## Your instructions
Would you return each entry exactly as written, omitting any pictures?

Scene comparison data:
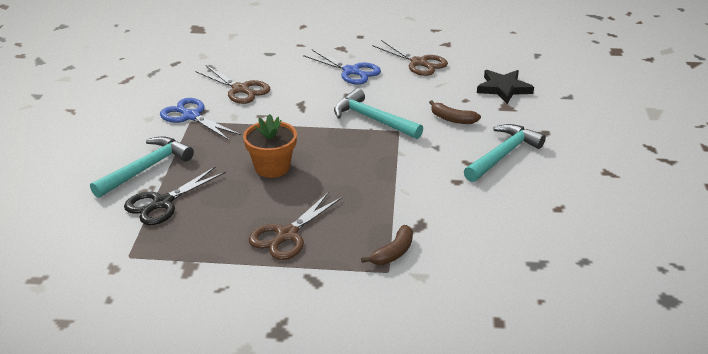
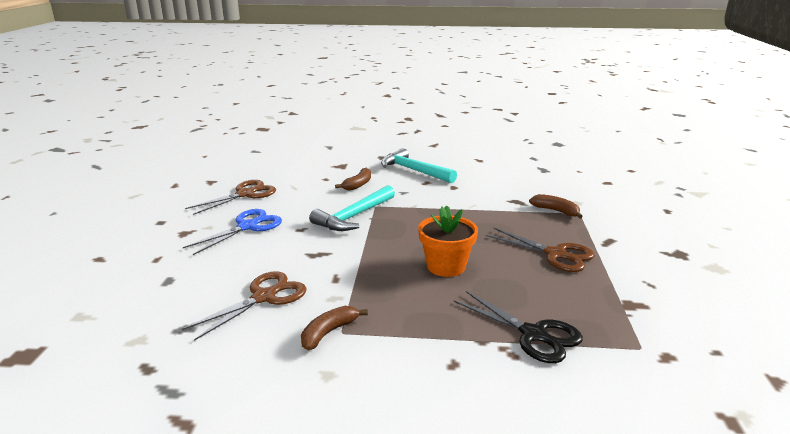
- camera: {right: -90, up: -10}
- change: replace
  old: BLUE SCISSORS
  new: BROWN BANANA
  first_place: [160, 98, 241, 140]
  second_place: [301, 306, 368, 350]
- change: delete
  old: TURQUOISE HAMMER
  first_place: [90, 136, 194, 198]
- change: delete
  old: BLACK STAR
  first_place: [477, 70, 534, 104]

## Your response
- camera: {right: -90, up: -10}
- change: replace
  old: BLUE SCISSORS
  new: BROWN BANANA
  first_place: [160, 98, 241, 140]
  second_place: [301, 306, 368, 350]
- change: delete
  old: TURQUOISE HAMMER
  first_place: [90, 136, 194, 198]
- change: delete
  old: BLACK STAR
  first_place: [477, 70, 534, 104]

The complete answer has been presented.